> TASK INPUT
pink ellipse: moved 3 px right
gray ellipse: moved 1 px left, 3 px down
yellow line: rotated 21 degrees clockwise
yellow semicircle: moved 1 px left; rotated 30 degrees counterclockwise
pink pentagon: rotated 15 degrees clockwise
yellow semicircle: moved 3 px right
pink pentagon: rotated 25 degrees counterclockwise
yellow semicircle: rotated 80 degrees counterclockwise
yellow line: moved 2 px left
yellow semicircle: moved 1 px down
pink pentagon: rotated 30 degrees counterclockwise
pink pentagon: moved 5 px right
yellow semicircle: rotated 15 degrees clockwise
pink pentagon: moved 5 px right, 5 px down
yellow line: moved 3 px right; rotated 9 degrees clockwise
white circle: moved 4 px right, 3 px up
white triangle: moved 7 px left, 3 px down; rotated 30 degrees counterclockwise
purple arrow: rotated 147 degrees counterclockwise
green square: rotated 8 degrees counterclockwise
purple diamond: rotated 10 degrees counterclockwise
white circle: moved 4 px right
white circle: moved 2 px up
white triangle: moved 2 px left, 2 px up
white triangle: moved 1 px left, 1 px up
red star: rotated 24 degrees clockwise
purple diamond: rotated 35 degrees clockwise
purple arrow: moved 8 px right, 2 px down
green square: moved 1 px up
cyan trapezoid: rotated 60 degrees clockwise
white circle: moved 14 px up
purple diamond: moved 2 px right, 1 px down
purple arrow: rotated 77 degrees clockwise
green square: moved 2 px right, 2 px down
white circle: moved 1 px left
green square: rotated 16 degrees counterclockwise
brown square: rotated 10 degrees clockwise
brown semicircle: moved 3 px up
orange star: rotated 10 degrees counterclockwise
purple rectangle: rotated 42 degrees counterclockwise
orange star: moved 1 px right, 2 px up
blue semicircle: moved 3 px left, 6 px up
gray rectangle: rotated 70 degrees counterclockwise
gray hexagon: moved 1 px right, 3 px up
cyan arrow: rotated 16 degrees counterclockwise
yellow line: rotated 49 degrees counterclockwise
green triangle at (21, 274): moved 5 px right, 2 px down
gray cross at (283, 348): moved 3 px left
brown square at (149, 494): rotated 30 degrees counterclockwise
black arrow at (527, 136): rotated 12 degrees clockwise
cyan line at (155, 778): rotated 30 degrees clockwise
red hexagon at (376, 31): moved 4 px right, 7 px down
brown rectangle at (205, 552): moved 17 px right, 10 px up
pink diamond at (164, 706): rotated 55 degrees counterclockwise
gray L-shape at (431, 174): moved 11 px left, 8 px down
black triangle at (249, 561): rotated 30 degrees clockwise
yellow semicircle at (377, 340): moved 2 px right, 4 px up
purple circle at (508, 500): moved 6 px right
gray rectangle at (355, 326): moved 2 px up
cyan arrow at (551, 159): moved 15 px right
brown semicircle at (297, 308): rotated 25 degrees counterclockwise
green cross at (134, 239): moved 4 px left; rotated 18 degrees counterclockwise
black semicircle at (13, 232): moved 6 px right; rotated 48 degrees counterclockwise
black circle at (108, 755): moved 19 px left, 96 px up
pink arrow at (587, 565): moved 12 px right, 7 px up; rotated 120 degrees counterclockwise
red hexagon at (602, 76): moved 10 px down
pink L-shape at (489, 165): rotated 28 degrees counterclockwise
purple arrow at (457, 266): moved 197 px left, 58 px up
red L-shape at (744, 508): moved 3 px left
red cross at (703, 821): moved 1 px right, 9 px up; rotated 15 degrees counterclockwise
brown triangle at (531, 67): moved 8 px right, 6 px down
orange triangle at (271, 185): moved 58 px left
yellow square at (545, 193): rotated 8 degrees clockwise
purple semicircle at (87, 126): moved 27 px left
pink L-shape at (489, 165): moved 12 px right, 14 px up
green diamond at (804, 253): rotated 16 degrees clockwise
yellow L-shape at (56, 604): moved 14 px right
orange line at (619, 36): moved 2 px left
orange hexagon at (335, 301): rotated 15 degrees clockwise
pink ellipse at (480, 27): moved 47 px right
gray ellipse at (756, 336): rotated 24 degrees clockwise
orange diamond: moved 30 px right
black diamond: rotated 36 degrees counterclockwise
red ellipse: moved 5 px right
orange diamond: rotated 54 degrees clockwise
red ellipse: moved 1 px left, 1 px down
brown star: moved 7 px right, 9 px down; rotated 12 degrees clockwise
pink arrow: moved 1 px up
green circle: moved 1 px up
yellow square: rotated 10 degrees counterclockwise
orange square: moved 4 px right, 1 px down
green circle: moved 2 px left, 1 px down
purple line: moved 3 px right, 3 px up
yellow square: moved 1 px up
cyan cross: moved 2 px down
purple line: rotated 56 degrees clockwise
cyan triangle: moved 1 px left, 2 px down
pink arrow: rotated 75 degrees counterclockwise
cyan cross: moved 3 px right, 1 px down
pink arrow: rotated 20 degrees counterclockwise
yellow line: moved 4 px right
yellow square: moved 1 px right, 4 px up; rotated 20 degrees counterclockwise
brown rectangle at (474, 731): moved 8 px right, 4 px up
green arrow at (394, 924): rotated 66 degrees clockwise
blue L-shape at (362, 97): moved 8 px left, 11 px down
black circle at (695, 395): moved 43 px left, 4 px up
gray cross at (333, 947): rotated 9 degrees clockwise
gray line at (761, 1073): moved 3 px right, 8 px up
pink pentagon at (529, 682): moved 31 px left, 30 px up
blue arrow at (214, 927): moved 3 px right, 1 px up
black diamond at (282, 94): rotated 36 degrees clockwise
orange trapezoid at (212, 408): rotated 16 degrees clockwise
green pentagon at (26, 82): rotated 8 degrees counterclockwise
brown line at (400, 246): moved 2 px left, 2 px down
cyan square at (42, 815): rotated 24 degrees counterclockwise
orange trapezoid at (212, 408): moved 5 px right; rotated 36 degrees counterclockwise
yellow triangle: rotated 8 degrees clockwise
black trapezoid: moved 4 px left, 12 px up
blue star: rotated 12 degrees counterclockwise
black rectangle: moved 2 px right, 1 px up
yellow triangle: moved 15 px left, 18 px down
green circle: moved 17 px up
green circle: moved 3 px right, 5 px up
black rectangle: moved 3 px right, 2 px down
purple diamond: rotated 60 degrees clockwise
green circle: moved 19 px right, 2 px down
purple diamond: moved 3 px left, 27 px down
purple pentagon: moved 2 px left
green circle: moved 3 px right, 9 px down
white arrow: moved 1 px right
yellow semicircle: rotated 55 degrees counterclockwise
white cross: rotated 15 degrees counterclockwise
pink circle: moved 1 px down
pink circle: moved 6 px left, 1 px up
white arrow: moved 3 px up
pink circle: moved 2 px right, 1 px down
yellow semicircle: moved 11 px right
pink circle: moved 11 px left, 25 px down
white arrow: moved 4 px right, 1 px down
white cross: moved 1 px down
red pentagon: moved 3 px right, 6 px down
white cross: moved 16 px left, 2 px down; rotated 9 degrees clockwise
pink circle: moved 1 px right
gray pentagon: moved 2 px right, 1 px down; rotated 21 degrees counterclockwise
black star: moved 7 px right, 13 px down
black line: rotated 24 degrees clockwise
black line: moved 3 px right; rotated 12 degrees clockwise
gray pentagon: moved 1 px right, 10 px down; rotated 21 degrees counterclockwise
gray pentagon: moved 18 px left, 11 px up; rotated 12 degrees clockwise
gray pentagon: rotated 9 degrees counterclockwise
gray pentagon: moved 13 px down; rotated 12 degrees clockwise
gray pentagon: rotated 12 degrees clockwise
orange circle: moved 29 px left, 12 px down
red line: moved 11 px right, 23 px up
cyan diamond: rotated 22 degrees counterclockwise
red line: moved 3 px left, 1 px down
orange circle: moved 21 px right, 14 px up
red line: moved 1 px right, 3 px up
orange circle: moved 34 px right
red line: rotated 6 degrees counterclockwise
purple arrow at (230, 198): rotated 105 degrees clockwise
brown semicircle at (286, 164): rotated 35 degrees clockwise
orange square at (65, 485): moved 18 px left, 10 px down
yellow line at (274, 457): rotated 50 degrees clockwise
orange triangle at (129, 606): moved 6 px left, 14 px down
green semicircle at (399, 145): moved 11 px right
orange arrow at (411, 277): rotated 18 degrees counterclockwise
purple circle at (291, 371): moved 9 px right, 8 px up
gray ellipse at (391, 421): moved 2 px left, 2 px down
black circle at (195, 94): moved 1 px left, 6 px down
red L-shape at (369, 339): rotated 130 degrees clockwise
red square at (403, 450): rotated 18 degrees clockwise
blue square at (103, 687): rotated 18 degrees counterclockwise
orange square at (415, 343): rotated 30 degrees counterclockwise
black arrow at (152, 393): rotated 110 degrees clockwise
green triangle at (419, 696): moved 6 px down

> THE EXERCISE
Quote the rows word for word, starting at the first row and ending at the row that contains "pink pentagon: moved 5 px right, 5 px down".

> OUTPUT BELOW
pink ellipse: moved 3 px right
gray ellipse: moved 1 px left, 3 px down
yellow line: rotated 21 degrees clockwise
yellow semicircle: moved 1 px left; rotated 30 degrees counterclockwise
pink pentagon: rotated 15 degrees clockwise
yellow semicircle: moved 3 px right
pink pentagon: rotated 25 degrees counterclockwise
yellow semicircle: rotated 80 degrees counterclockwise
yellow line: moved 2 px left
yellow semicircle: moved 1 px down
pink pentagon: rotated 30 degrees counterclockwise
pink pentagon: moved 5 px right
yellow semicircle: rotated 15 degrees clockwise
pink pentagon: moved 5 px right, 5 px down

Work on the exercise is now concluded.